• _Exercise_
Among the records below, find the lines with the word "marron" and copy them.

--- Records for the exercise Enclosed Below ---

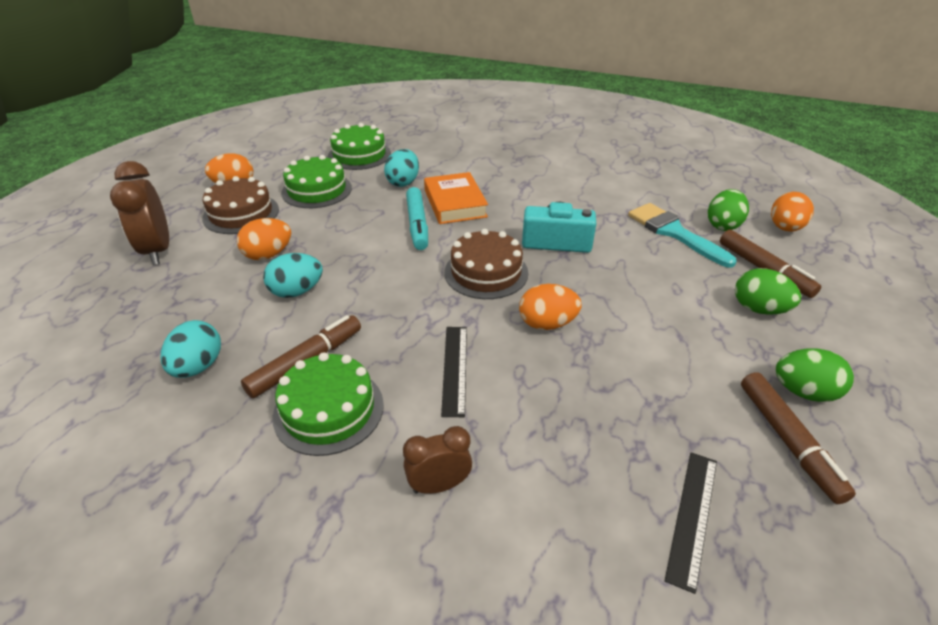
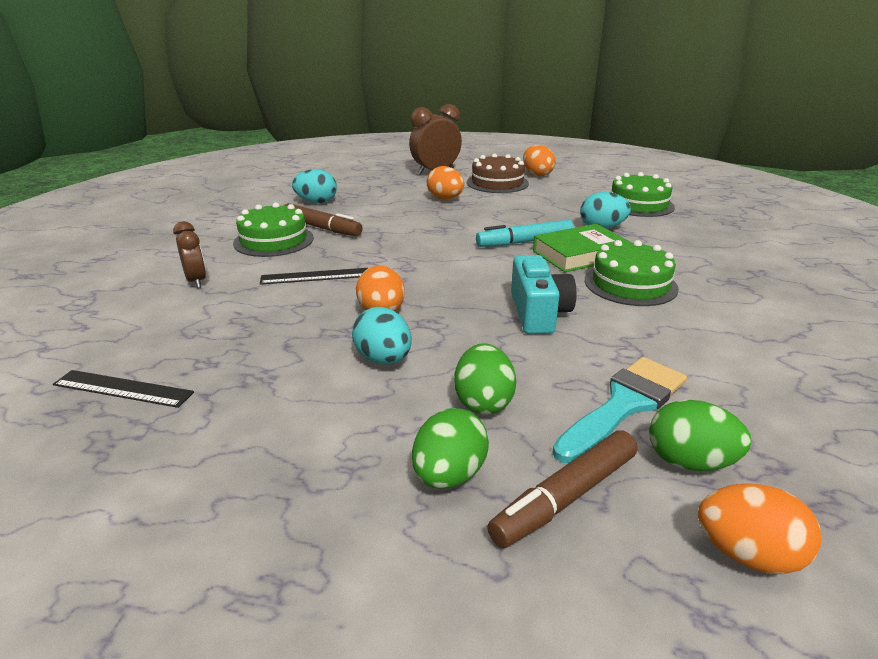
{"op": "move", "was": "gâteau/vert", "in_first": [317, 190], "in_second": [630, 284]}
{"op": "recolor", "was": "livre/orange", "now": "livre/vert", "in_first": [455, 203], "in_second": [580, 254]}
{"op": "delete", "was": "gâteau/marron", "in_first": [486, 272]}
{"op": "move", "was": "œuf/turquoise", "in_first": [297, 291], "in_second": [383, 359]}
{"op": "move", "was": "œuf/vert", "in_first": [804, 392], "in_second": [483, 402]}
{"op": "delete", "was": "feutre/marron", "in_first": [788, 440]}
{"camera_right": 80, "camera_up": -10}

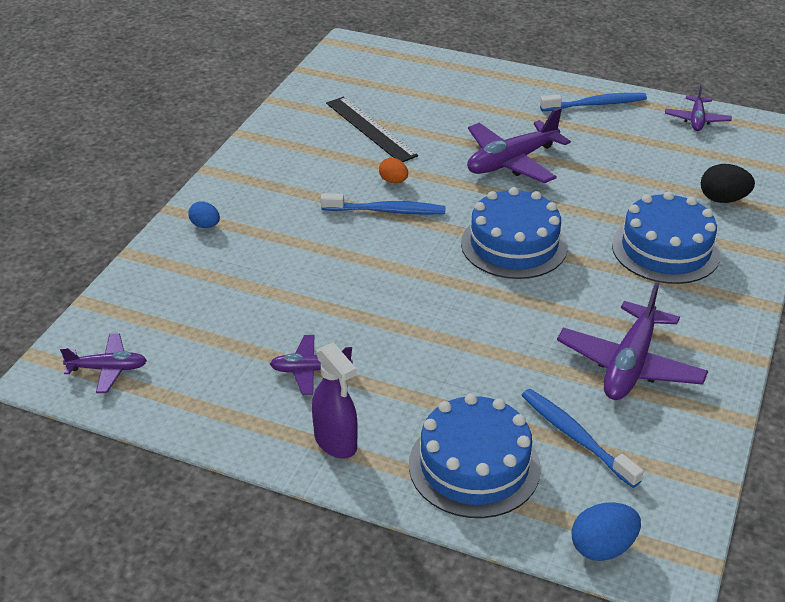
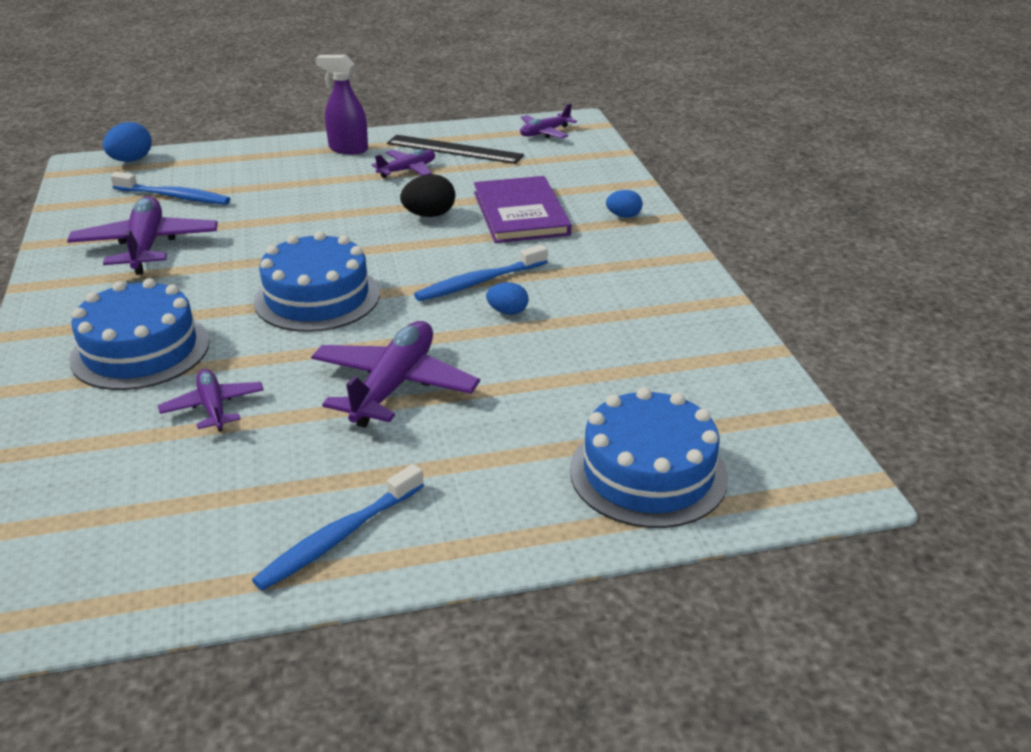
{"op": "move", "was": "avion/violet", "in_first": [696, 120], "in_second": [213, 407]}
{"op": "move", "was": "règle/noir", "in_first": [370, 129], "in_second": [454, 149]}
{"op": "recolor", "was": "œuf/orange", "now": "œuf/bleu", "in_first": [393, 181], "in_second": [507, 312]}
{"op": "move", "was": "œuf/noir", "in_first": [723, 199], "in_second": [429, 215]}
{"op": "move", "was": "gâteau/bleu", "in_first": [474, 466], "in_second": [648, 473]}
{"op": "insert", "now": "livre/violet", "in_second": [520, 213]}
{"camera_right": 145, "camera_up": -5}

--- End of Enclosed Records for the exercise ---

• _Written solution_
{"op": "delete", "was": "gâteau/marron", "in_first": [486, 272]}
{"op": "delete", "was": "feutre/marron", "in_first": [788, 440]}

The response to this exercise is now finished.